*** Given data ***

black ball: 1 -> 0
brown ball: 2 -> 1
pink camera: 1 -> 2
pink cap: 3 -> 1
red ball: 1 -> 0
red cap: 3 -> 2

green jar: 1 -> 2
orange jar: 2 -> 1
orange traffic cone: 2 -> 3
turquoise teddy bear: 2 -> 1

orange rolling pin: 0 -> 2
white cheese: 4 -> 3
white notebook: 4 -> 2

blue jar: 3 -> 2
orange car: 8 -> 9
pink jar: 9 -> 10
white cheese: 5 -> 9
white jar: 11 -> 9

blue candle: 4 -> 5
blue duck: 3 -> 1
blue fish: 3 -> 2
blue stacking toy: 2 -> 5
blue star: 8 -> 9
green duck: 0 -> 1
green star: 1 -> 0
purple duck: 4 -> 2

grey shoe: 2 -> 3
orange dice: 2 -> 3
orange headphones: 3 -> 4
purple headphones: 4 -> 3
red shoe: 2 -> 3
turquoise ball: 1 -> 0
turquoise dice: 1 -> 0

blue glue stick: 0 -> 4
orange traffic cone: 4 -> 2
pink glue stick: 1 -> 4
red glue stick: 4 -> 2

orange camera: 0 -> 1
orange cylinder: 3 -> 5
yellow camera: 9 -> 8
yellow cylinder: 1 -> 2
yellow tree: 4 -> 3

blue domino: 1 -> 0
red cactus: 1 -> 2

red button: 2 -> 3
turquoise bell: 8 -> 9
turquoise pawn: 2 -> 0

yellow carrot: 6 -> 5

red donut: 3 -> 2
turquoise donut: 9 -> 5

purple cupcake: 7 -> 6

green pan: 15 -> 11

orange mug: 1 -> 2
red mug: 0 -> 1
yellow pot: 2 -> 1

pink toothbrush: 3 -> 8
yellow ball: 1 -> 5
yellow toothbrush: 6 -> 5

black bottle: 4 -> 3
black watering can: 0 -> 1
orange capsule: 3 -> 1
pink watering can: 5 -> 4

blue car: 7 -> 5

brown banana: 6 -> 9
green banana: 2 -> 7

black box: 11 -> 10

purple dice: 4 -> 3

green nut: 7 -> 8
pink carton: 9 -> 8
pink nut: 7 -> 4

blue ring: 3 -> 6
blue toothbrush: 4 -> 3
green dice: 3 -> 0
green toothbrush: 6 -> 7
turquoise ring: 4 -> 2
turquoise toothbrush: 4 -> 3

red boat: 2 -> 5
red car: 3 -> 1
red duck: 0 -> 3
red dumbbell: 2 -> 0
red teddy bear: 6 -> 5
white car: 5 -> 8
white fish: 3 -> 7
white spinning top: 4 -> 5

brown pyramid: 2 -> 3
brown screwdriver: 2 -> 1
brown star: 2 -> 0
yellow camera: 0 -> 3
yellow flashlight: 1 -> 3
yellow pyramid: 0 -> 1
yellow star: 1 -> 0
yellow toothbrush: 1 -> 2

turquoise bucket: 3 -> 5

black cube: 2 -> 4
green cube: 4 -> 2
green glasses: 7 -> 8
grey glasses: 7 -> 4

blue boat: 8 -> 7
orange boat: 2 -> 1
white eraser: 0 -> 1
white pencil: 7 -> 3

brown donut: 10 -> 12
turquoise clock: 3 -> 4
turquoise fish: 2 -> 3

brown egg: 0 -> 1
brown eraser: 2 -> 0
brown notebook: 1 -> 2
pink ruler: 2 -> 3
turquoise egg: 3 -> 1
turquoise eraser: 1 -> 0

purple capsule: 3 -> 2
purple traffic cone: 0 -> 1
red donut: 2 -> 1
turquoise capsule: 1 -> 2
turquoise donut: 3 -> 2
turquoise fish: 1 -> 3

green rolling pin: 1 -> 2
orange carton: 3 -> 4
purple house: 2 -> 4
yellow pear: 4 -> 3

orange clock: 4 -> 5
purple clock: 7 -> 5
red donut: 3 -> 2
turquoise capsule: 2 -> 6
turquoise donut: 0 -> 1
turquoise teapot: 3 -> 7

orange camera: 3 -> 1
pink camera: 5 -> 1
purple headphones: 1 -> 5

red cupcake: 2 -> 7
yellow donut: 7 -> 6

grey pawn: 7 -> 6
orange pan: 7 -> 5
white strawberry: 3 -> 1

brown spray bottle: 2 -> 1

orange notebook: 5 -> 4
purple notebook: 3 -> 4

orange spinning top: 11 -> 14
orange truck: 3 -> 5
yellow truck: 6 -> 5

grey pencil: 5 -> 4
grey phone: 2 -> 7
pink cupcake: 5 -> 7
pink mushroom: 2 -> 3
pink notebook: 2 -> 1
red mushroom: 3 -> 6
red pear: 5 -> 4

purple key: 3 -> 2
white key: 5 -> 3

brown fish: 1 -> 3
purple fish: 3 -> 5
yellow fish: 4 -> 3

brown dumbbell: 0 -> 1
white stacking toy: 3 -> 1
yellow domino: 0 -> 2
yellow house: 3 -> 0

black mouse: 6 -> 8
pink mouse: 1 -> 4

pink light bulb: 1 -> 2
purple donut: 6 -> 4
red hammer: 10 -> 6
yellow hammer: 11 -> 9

*** End of Given data ***

> _Problem details_
Check every line of the listing above for the string "dice", and give the number of lines that have it, nothing more.

> _Result for this exercise_
4